Repeat exactly, and only, the lines below starting at the line that contains "The second view lost the bucket" and ending at the line that contains "The heart in", inclusive of both.

- _Dataset entries_:
####################
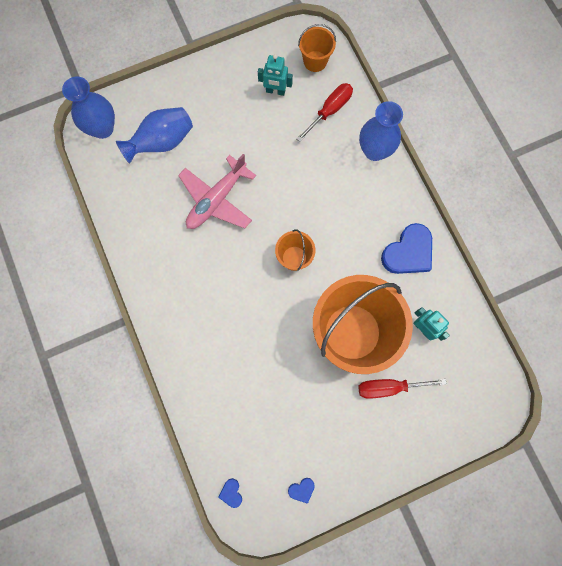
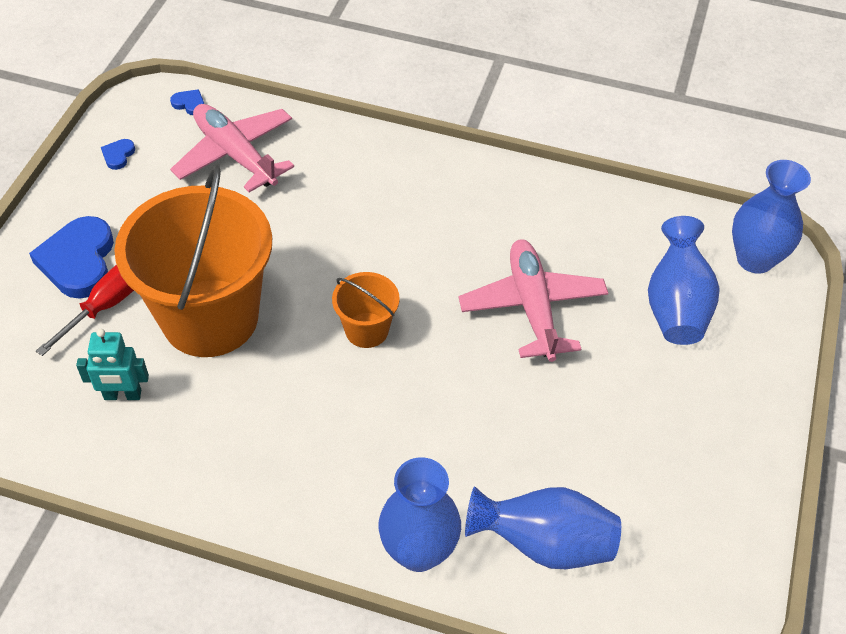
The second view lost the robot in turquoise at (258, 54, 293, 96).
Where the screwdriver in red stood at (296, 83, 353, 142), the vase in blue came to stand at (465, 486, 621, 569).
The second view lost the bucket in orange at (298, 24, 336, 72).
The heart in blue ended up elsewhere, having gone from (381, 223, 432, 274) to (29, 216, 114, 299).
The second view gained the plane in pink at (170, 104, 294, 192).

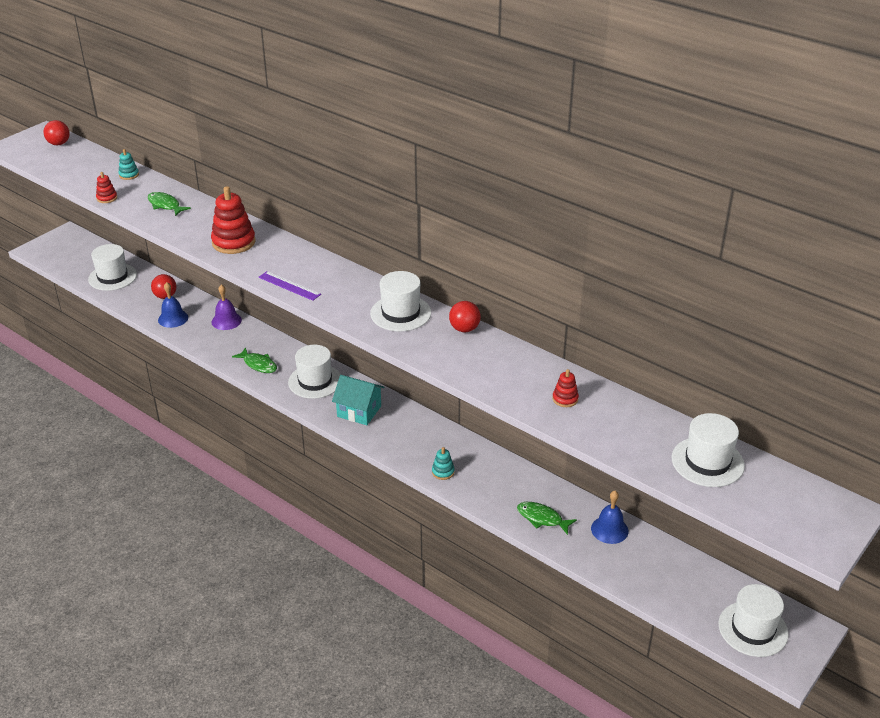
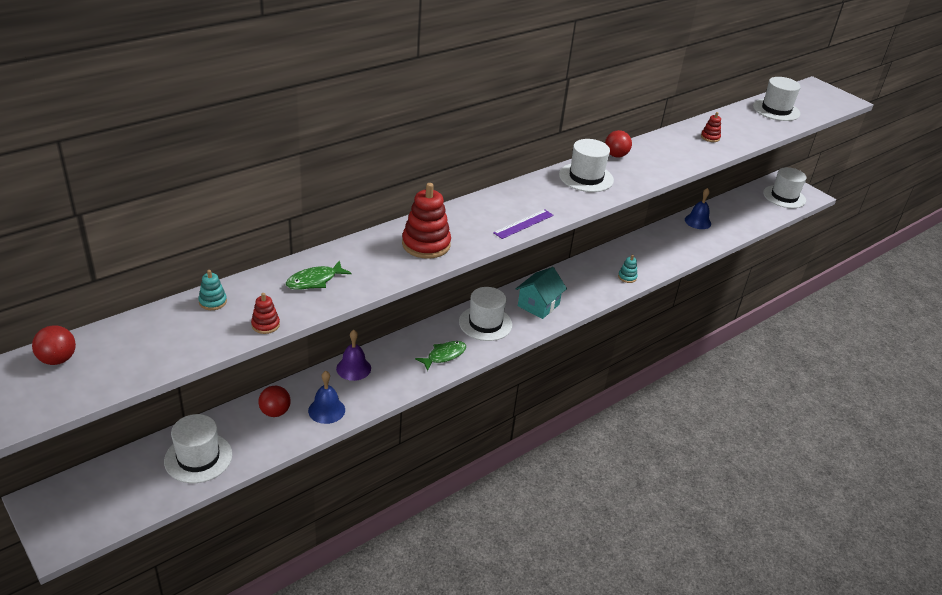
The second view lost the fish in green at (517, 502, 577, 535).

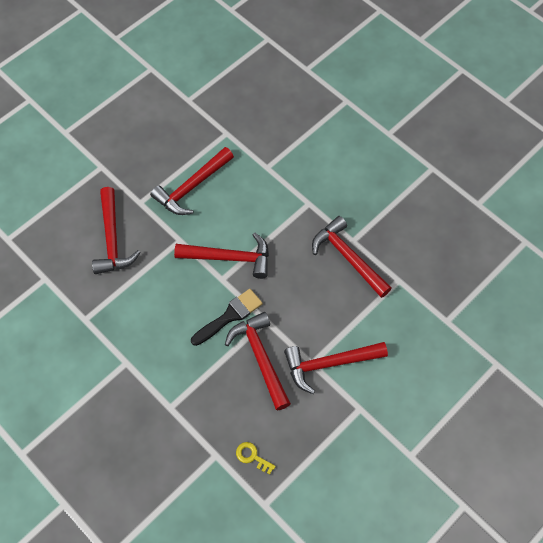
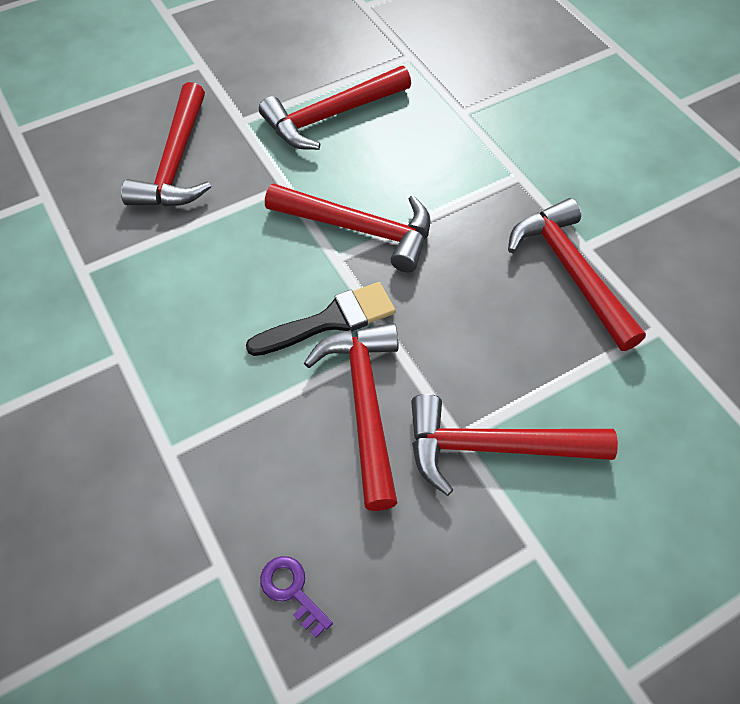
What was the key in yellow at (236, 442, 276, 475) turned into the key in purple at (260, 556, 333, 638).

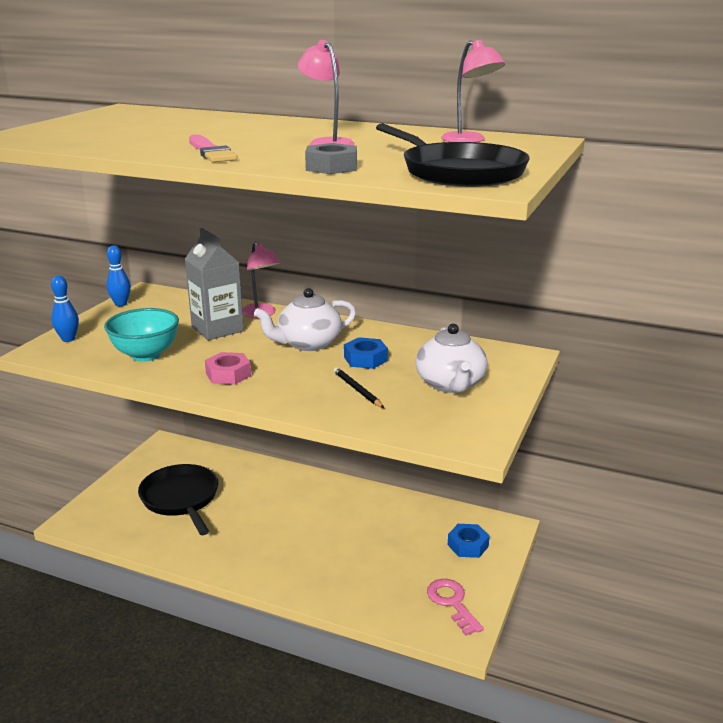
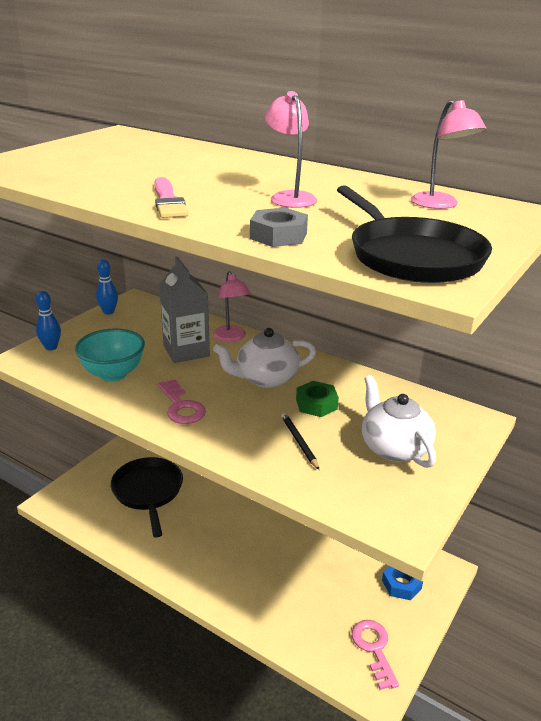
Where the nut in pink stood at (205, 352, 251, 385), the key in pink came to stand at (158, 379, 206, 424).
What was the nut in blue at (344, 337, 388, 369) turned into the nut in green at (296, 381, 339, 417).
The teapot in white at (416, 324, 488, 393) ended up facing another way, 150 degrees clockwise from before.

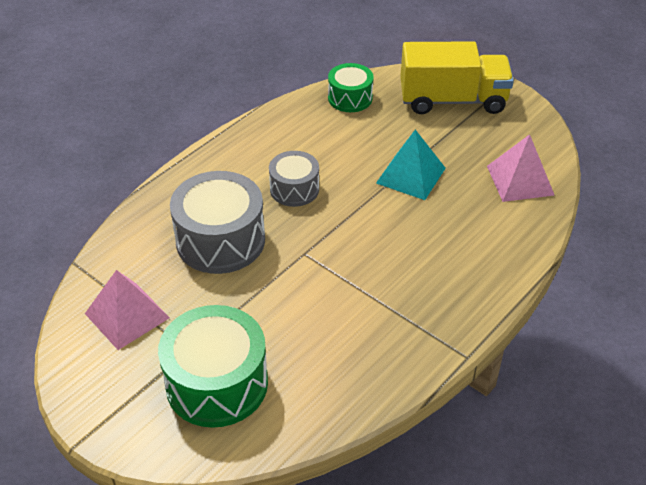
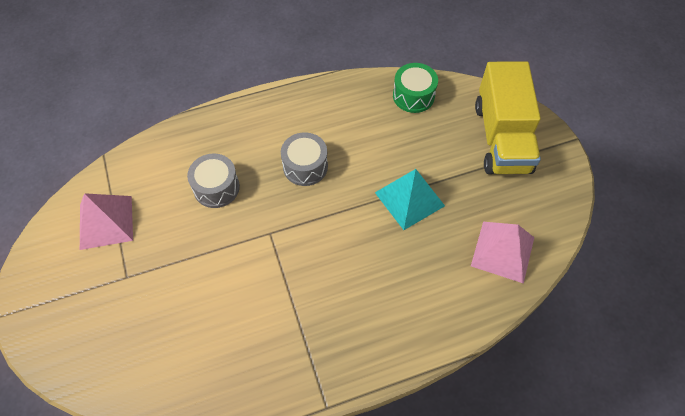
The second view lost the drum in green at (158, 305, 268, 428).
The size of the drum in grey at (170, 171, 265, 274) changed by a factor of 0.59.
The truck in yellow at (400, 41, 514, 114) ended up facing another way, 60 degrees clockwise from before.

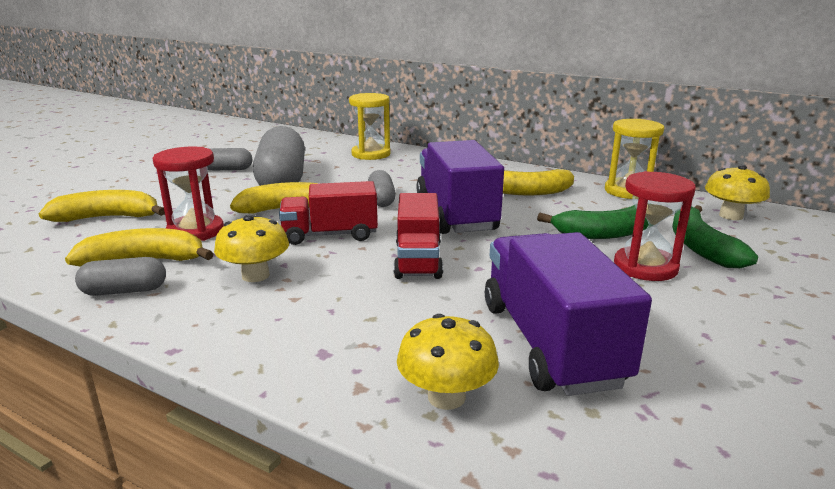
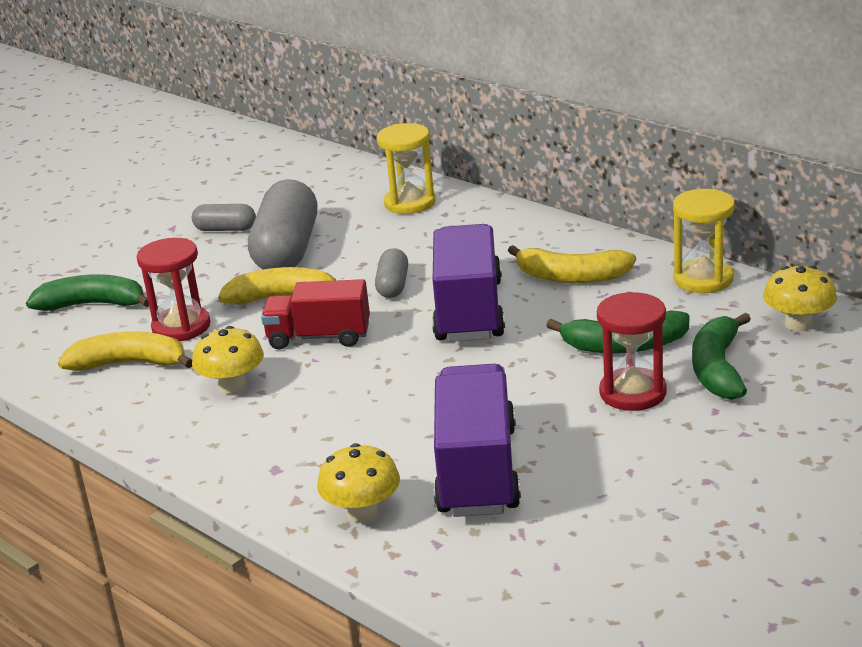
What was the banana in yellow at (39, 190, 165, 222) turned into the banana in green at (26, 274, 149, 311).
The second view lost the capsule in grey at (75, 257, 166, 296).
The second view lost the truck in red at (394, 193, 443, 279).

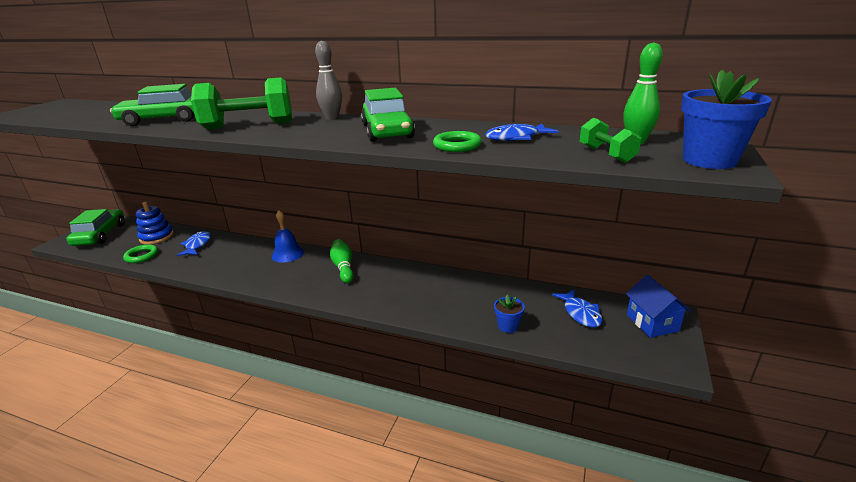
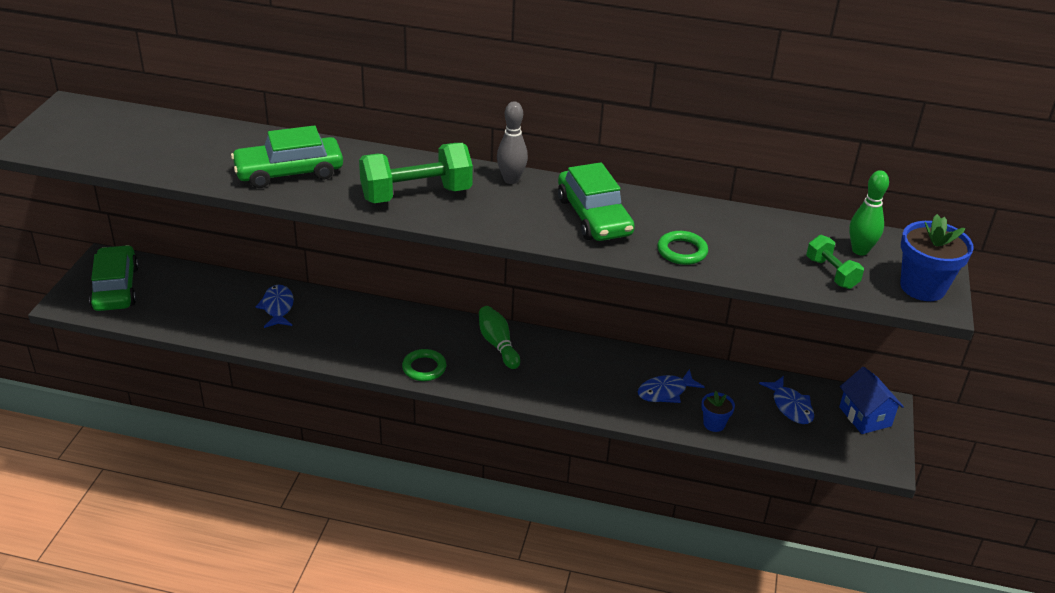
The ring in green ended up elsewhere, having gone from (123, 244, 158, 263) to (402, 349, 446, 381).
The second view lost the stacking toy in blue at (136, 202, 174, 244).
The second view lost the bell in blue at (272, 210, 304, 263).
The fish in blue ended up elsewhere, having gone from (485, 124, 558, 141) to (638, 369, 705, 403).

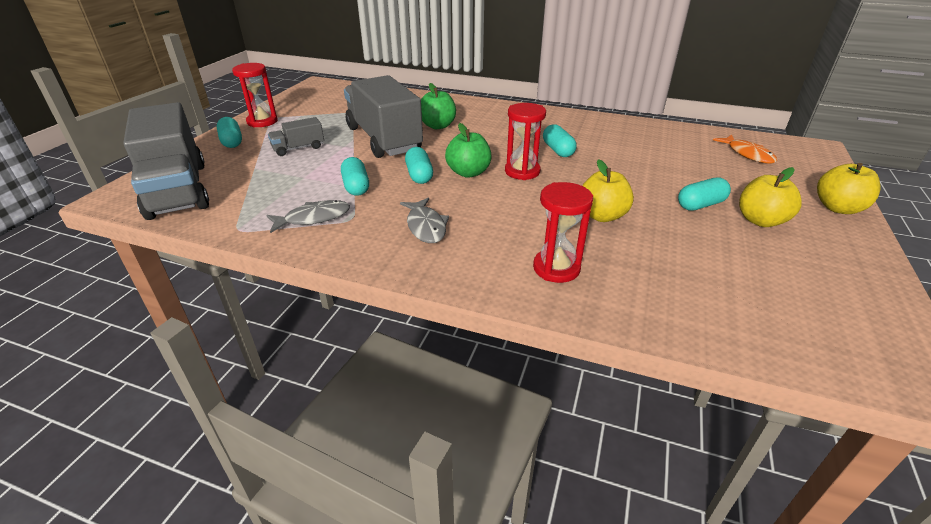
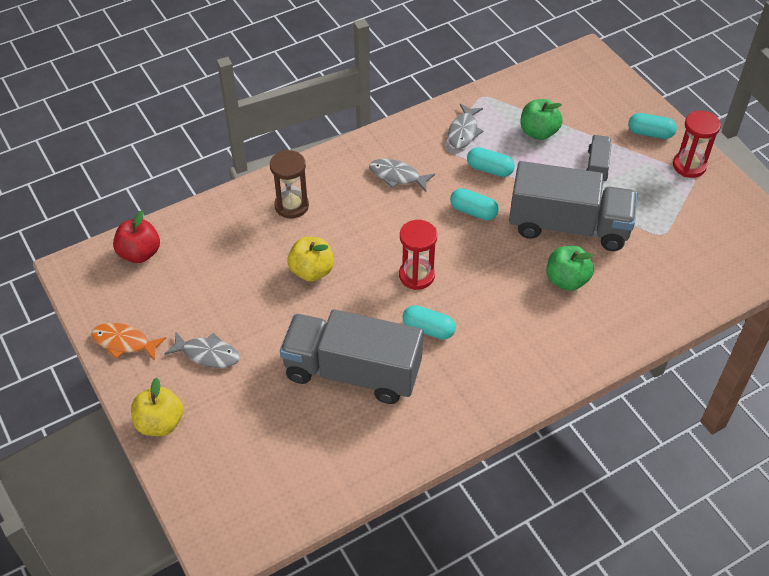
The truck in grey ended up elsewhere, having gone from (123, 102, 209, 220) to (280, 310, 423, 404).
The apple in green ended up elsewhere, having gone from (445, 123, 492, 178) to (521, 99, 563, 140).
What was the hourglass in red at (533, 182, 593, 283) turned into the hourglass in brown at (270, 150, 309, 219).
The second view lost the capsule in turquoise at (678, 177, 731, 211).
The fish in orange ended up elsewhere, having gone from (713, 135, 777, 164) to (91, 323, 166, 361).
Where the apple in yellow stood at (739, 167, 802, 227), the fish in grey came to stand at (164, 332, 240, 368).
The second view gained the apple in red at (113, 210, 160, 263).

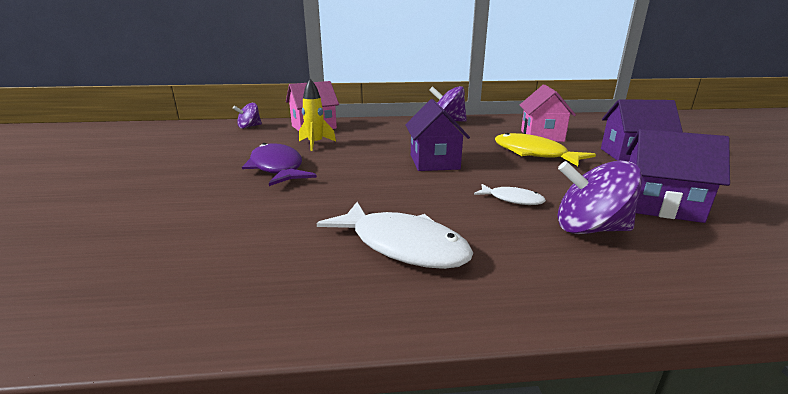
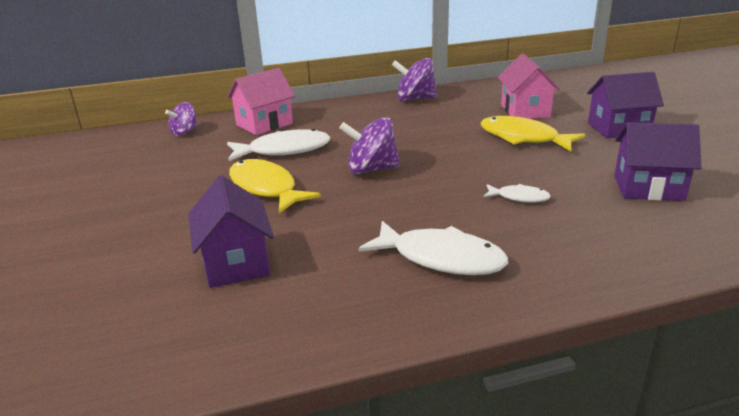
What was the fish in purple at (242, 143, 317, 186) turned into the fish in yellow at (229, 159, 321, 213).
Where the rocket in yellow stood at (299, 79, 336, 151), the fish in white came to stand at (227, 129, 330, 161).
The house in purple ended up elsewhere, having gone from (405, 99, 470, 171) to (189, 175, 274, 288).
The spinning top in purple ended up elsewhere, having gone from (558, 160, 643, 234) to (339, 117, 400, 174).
####################
- _Written answer_:
The second view lost the bucket in orange at (298, 24, 336, 72).
The heart in blue ended up elsewhere, having gone from (381, 223, 432, 274) to (29, 216, 114, 299).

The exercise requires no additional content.